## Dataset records
☆ ☆ ☆ ☆ ☆
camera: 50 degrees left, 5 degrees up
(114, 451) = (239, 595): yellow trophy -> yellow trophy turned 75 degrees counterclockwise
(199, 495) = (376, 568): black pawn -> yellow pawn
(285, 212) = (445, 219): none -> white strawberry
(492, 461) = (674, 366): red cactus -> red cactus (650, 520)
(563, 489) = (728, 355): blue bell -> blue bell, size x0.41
☆ ☆ ☆ ☆ ☆
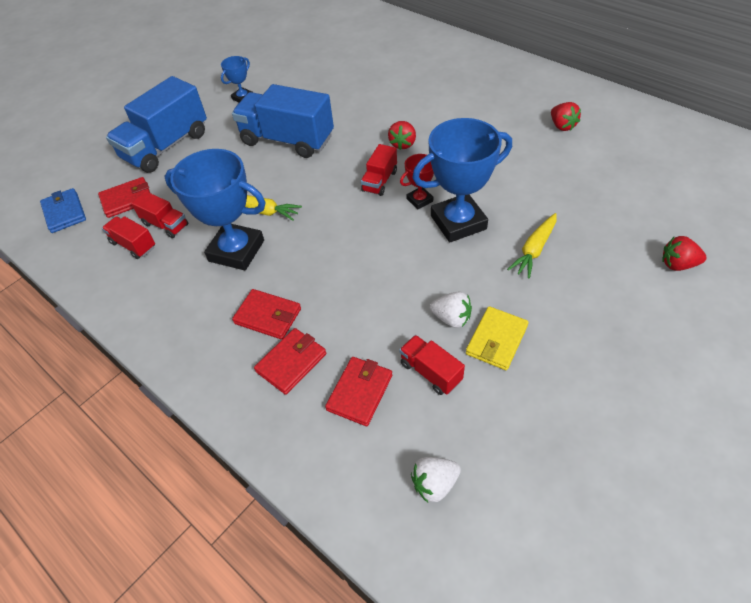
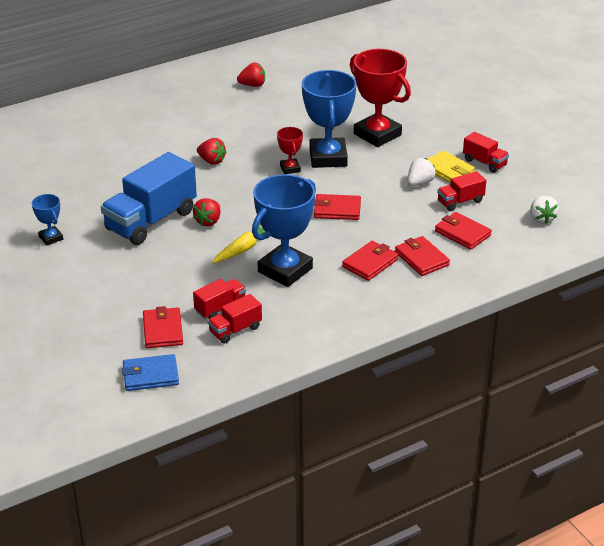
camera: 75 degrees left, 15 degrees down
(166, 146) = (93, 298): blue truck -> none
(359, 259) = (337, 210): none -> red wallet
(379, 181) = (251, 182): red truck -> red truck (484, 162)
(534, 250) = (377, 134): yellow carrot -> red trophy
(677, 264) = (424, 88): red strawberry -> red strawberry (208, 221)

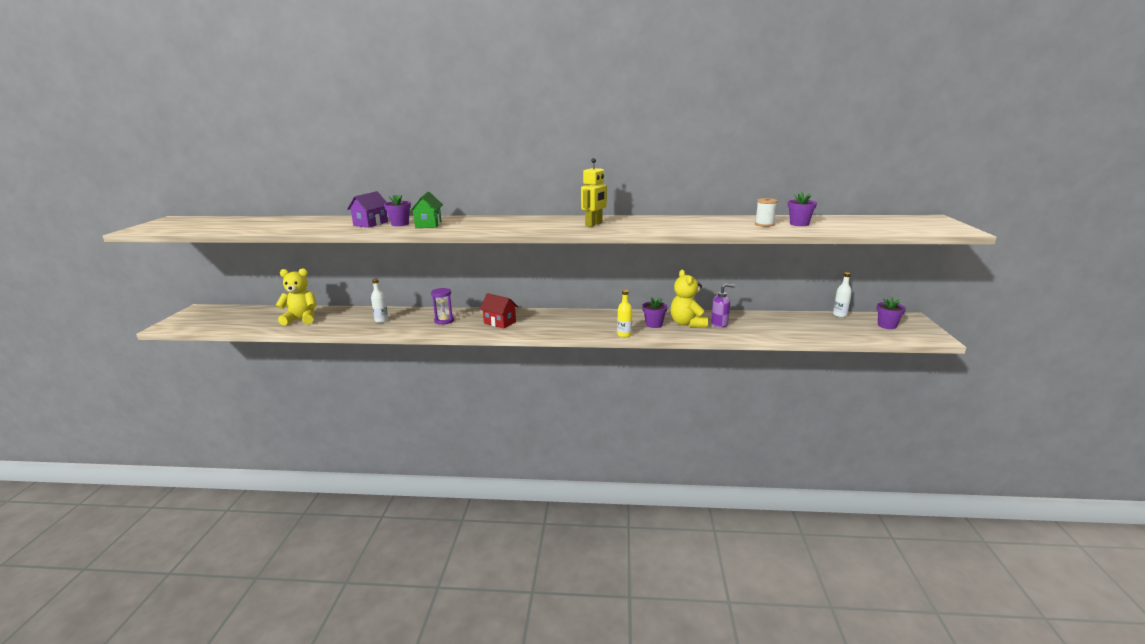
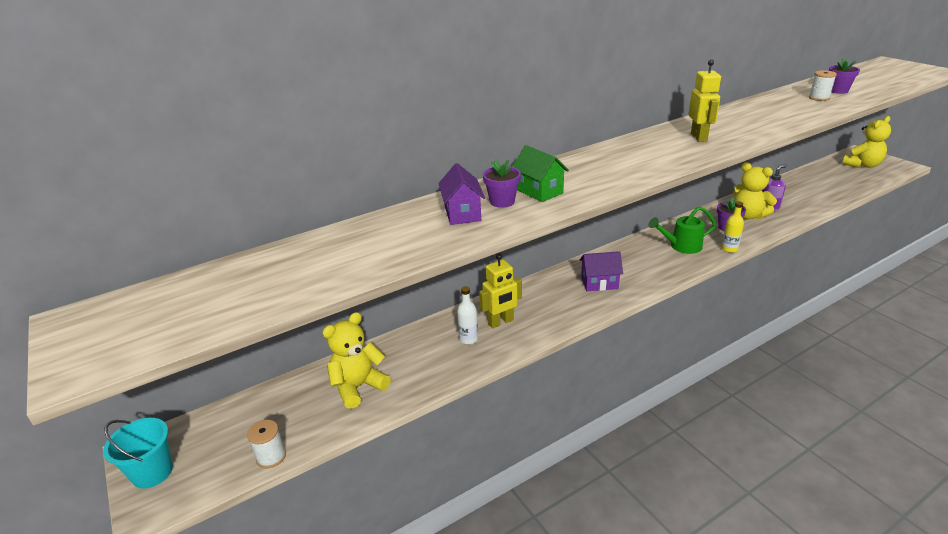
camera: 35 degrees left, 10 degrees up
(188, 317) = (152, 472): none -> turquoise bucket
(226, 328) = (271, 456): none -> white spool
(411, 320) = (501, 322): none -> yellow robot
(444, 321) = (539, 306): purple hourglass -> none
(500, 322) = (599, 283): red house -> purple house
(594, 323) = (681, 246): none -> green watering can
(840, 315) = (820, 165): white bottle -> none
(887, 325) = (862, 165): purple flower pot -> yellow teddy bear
☆ ☆ ☆ ☆ ☆
## Exercise details
Go through the records above. Copy each line in which the string "trophy" appears.

## Expected answer
(114, 451) = (239, 595): yellow trophy -> yellow trophy turned 75 degrees counterclockwise
(534, 250) = (377, 134): yellow carrot -> red trophy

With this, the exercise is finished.